__Exercise brief__. Scan the records for "button" and copy each line that contains it.

__Data in this exercise__.
#####
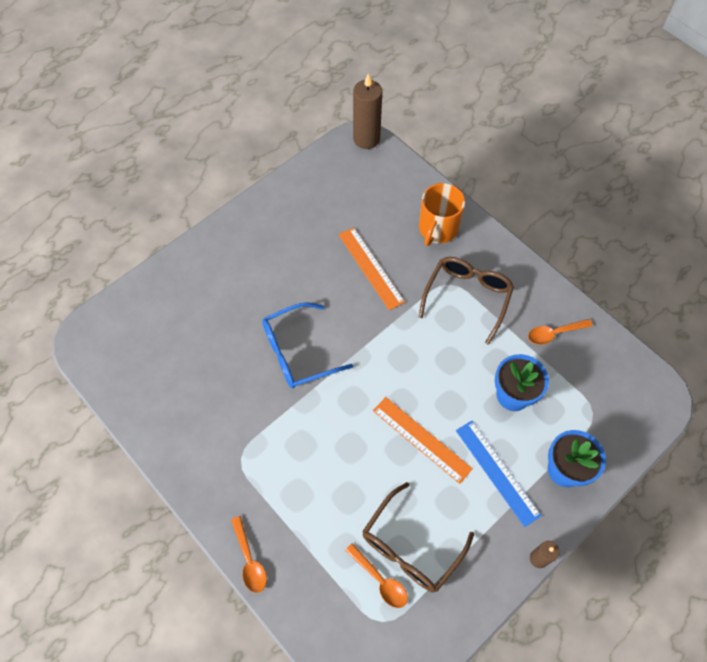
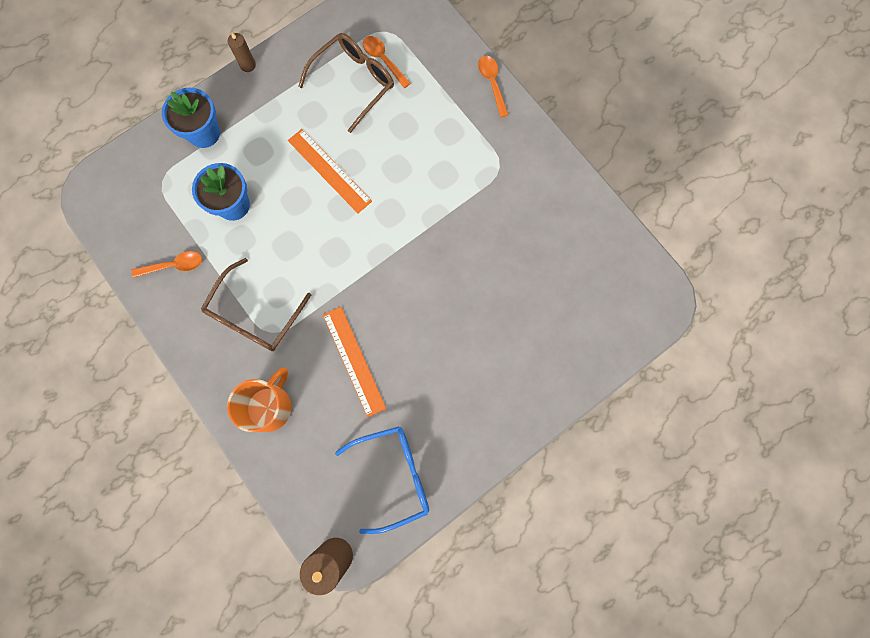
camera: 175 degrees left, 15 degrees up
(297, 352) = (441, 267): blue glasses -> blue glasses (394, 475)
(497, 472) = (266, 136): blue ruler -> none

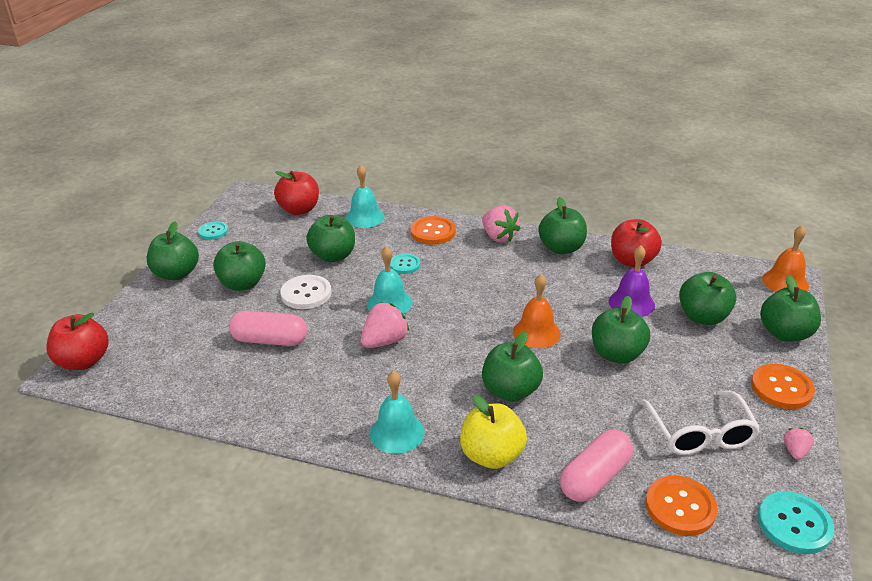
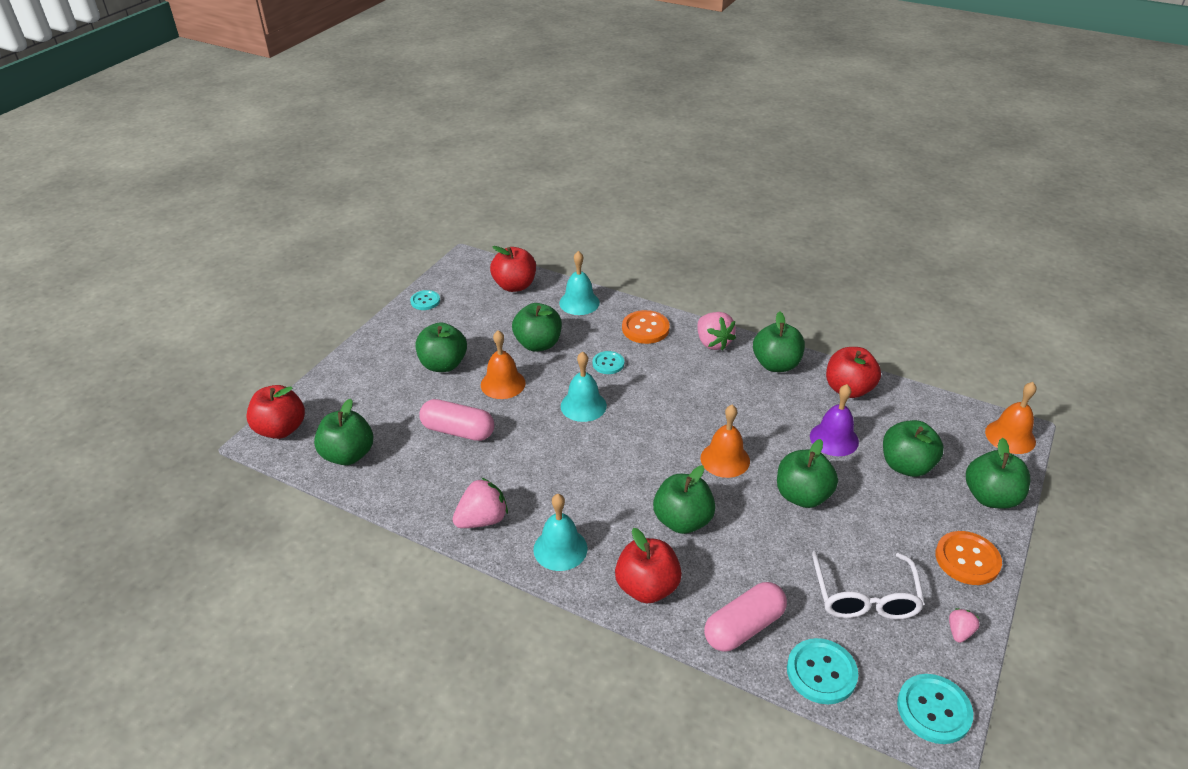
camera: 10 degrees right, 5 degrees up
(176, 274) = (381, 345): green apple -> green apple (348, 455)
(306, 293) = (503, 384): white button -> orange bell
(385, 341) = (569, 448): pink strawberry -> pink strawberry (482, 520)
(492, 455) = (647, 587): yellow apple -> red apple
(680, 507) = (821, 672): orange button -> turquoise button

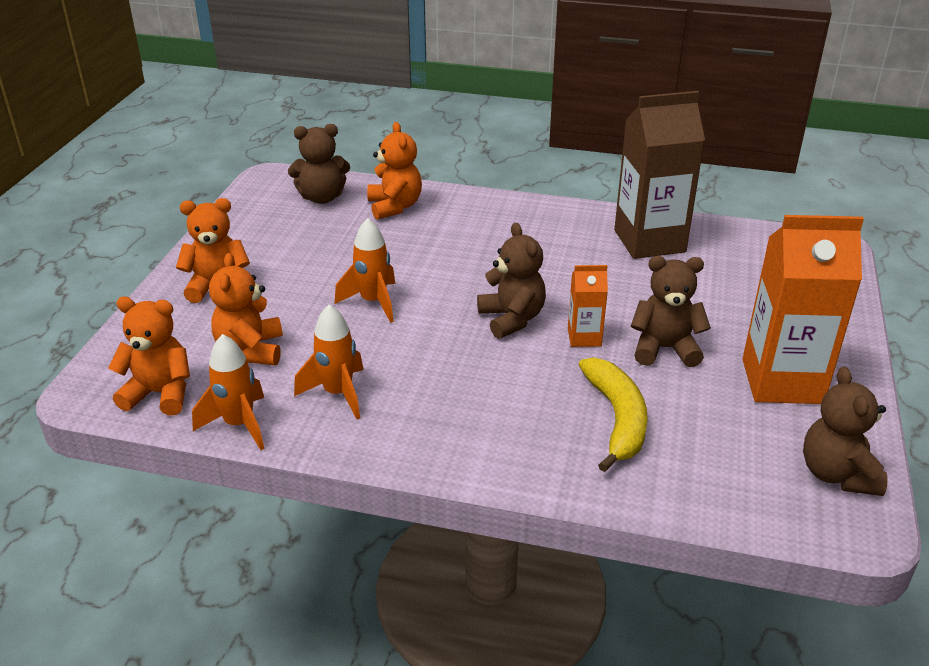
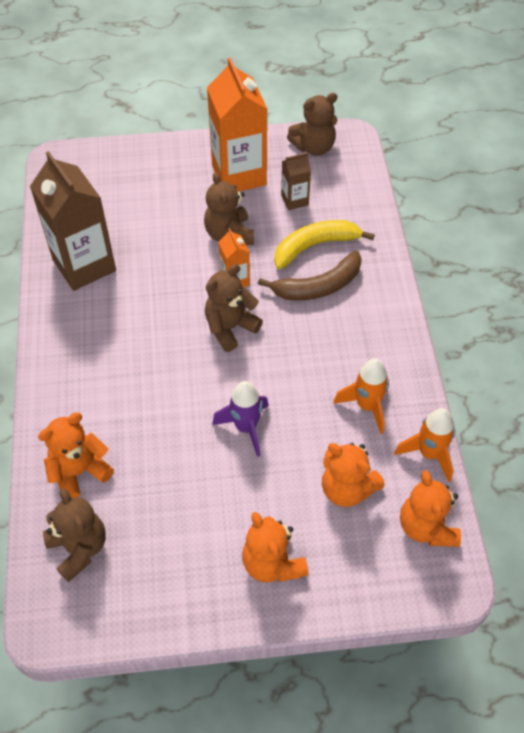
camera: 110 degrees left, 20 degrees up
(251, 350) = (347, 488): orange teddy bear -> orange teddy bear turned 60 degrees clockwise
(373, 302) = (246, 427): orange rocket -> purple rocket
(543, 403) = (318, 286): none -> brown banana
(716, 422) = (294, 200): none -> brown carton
#####
__Written solution__.
(306, 293) = (503, 384): white button -> orange bell
(680, 507) = (821, 672): orange button -> turquoise button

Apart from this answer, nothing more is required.